Dataset ::
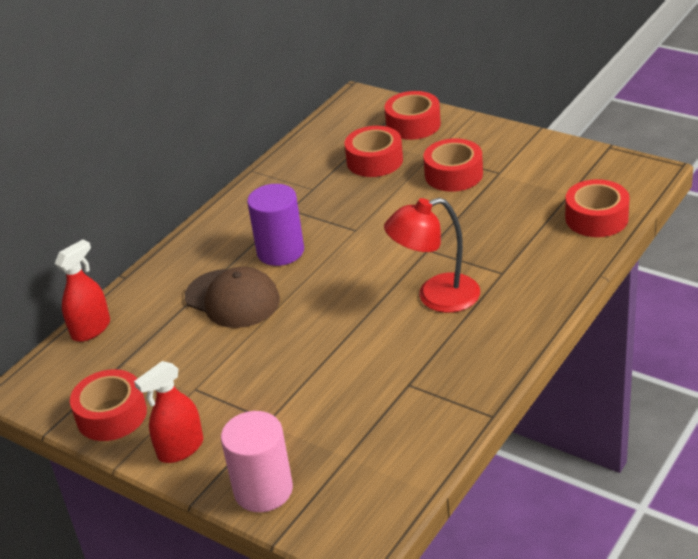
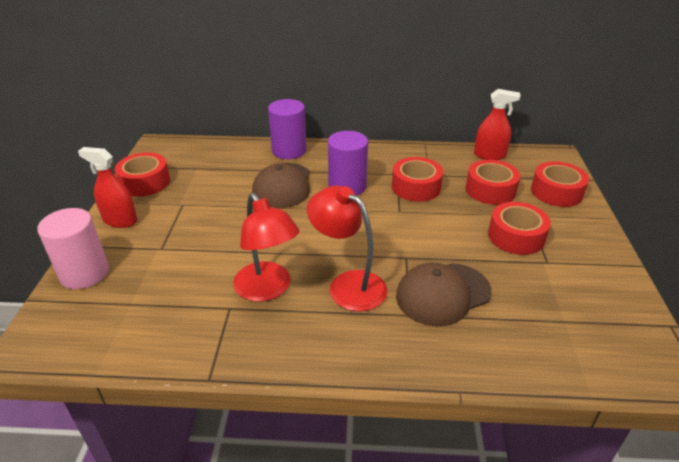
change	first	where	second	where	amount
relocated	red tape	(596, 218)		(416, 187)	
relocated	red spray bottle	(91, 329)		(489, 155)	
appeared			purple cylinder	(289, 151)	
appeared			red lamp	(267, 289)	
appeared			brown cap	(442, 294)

How to complete this task :: Only a number is wanted: how many lines of the data above contain "appeared"?

Reply to the task :: 3